=== DATA TO EXAMINE ===
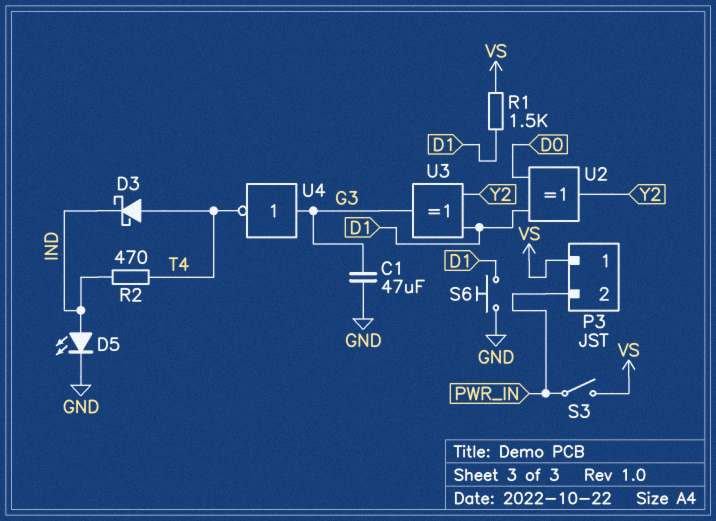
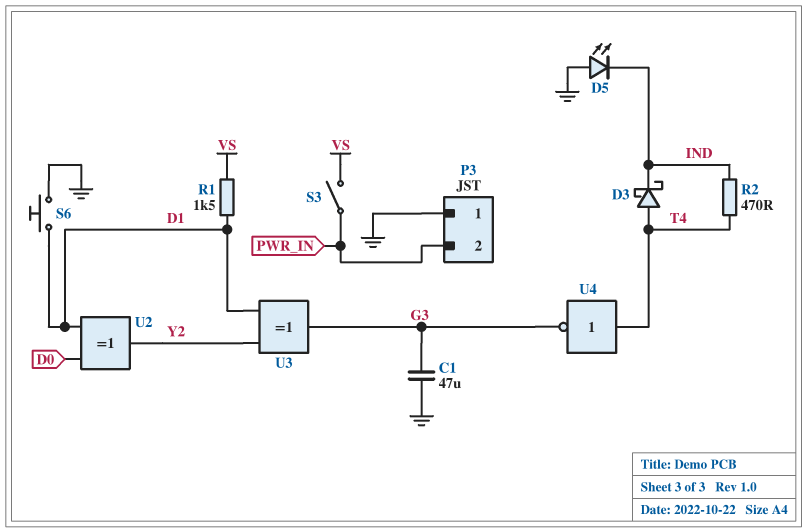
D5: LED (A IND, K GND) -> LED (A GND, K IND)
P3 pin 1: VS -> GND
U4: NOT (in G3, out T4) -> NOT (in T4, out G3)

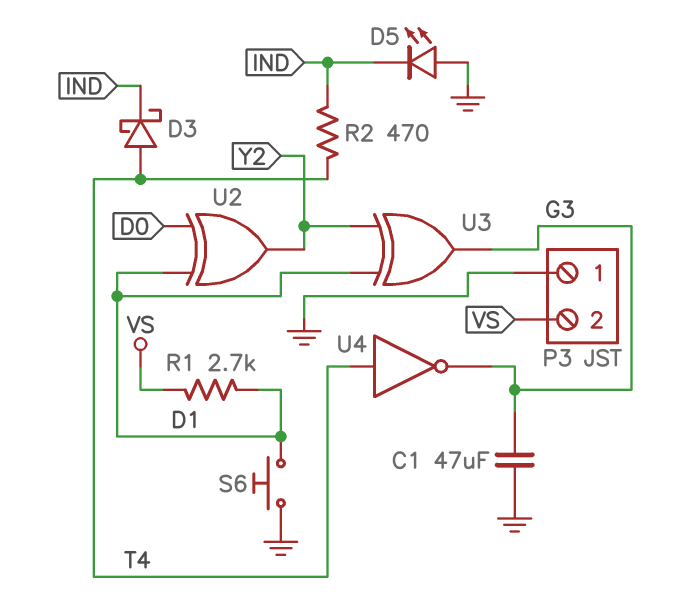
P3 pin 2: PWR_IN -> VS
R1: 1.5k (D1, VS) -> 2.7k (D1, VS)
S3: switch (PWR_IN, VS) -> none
===
=== DATA TO EXAMINE ===
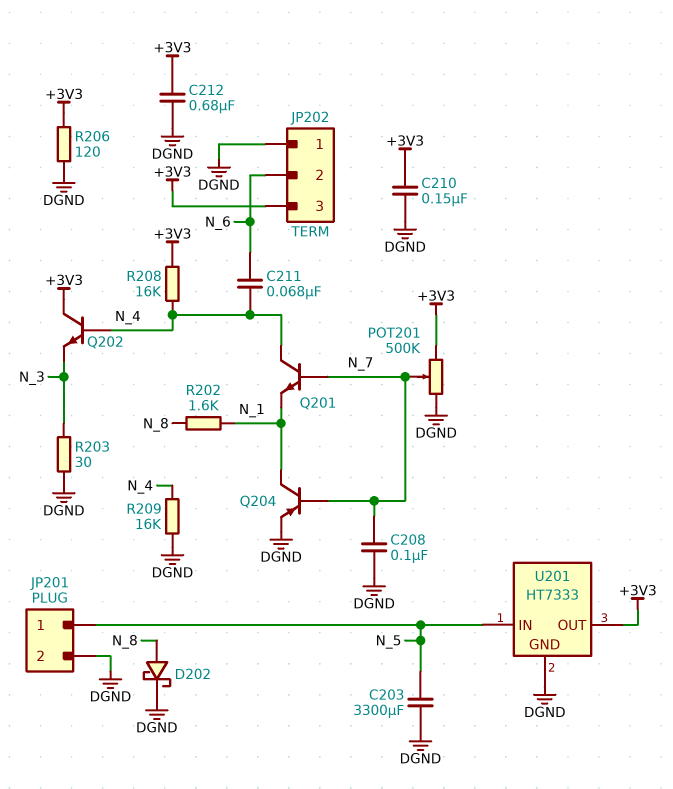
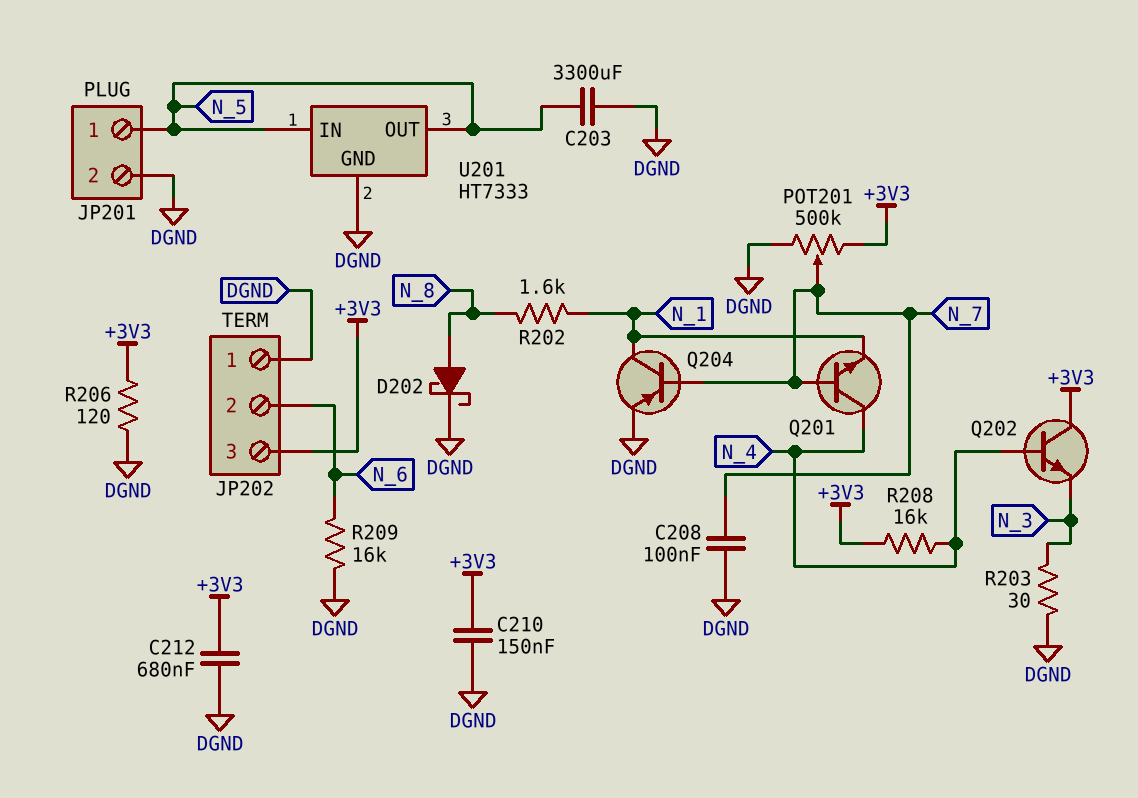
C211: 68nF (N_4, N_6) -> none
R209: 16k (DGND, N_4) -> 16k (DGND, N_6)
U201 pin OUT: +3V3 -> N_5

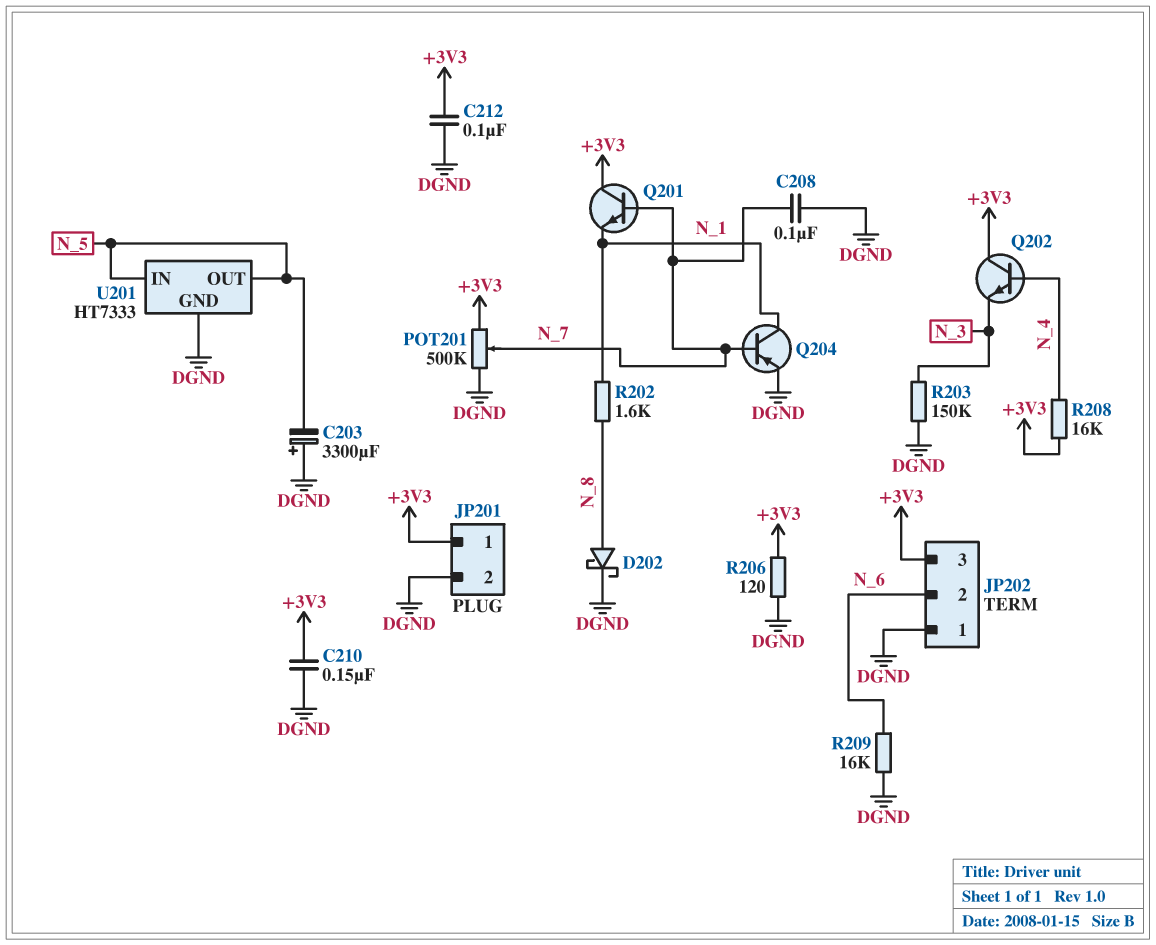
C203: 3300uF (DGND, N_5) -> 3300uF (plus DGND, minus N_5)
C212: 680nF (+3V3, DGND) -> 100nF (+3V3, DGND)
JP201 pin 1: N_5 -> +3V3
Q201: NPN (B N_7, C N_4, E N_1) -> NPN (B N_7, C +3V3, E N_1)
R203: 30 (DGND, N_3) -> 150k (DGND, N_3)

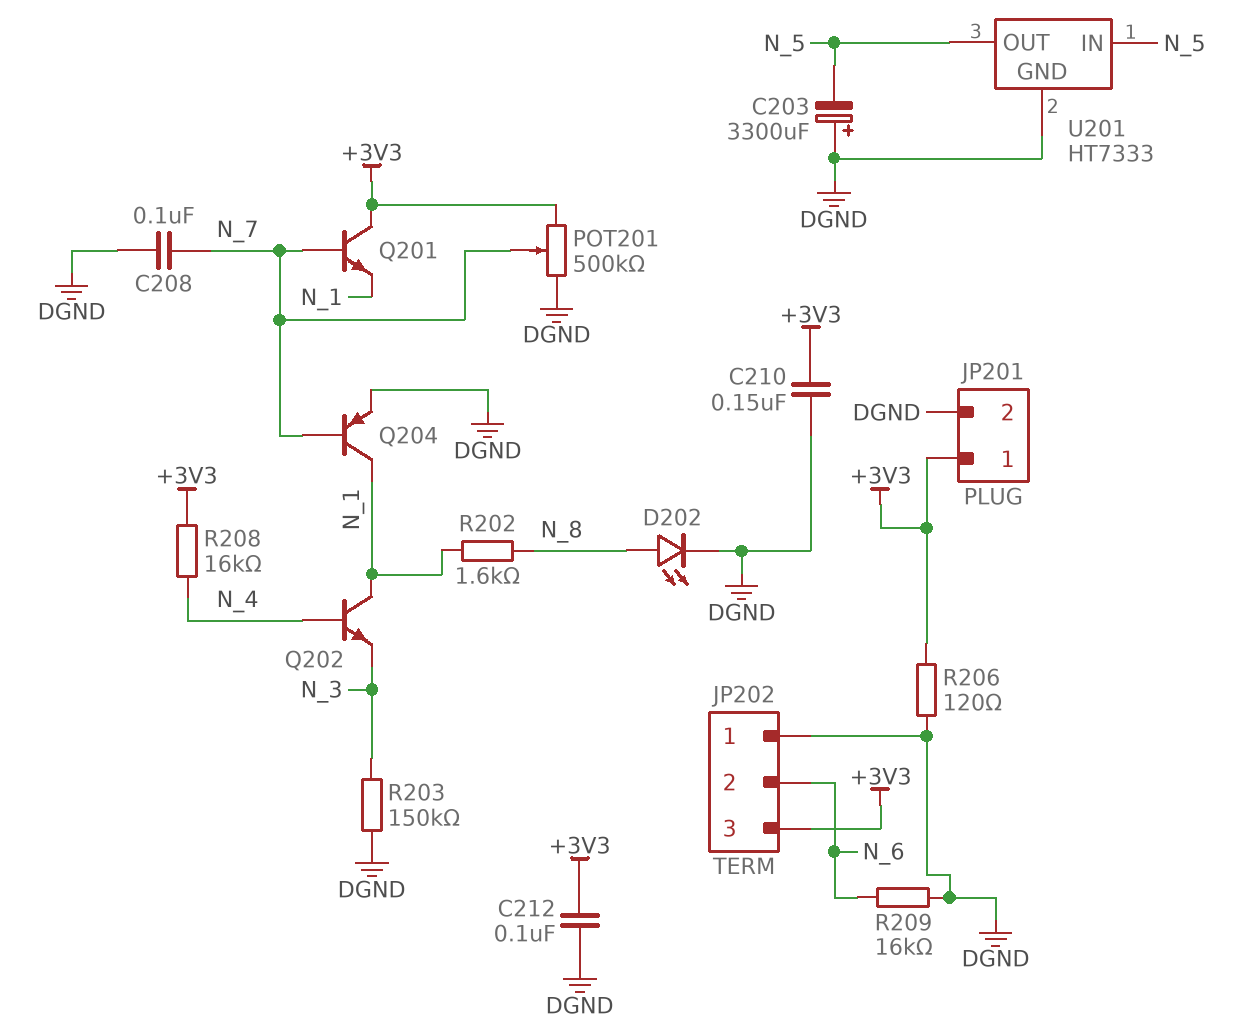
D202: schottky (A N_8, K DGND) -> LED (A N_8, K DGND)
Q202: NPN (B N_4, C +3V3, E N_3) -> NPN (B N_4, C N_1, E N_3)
===
=== DATA TO EXAMINE ===
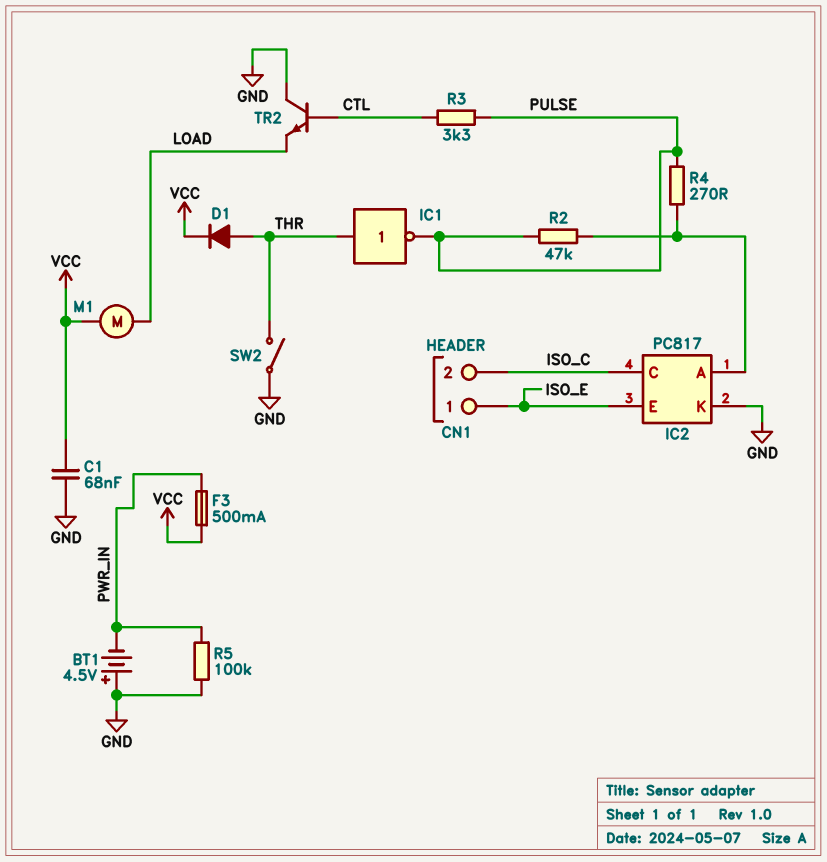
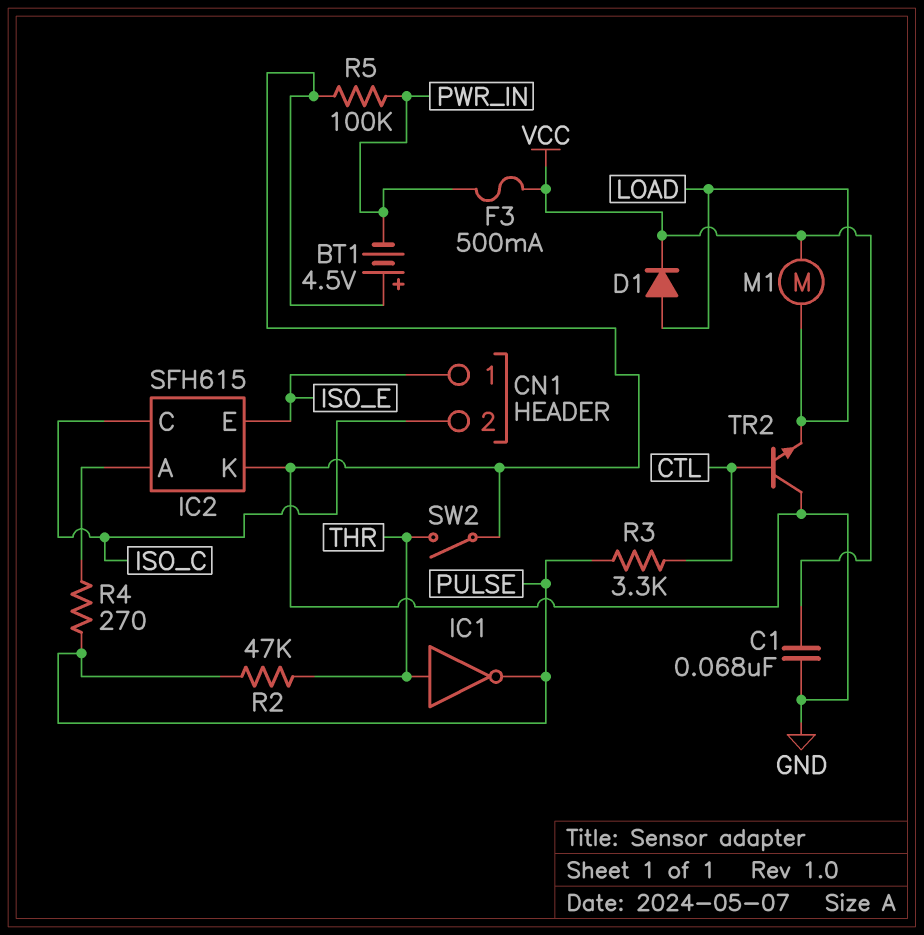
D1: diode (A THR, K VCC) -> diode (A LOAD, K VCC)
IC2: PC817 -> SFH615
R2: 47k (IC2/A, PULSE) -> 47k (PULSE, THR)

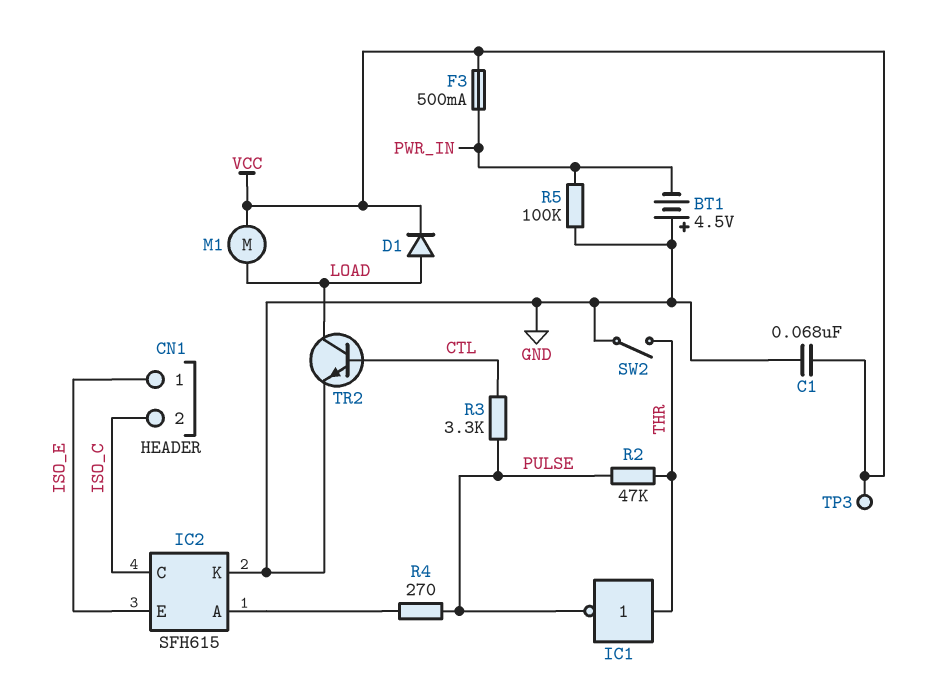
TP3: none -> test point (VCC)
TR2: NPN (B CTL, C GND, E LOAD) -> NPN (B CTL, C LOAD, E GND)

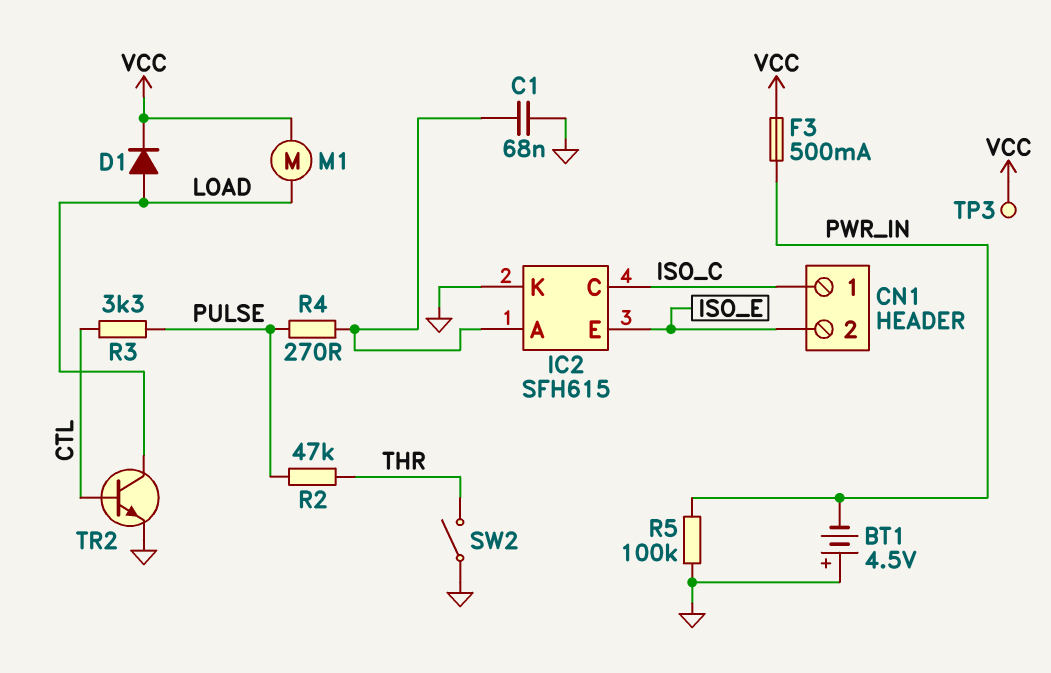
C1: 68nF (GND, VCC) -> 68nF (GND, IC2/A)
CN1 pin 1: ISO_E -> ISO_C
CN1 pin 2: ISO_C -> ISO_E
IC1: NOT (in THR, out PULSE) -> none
===
> [WHAT IS EXPECTED] Reproduce exactly, with no pictures, the lines above from the one holding "C211: 68nF (N_4, N_6) -> none" to the one holding "Q202: NPN (B", inclusive.

> [ANSWER FOR THE TASK]
C211: 68nF (N_4, N_6) -> none
R209: 16k (DGND, N_4) -> 16k (DGND, N_6)
U201 pin OUT: +3V3 -> N_5

C203: 3300uF (DGND, N_5) -> 3300uF (plus DGND, minus N_5)
C212: 680nF (+3V3, DGND) -> 100nF (+3V3, DGND)
JP201 pin 1: N_5 -> +3V3
Q201: NPN (B N_7, C N_4, E N_1) -> NPN (B N_7, C +3V3, E N_1)
R203: 30 (DGND, N_3) -> 150k (DGND, N_3)

D202: schottky (A N_8, K DGND) -> LED (A N_8, K DGND)
Q202: NPN (B N_4, C +3V3, E N_3) -> NPN (B N_4, C N_1, E N_3)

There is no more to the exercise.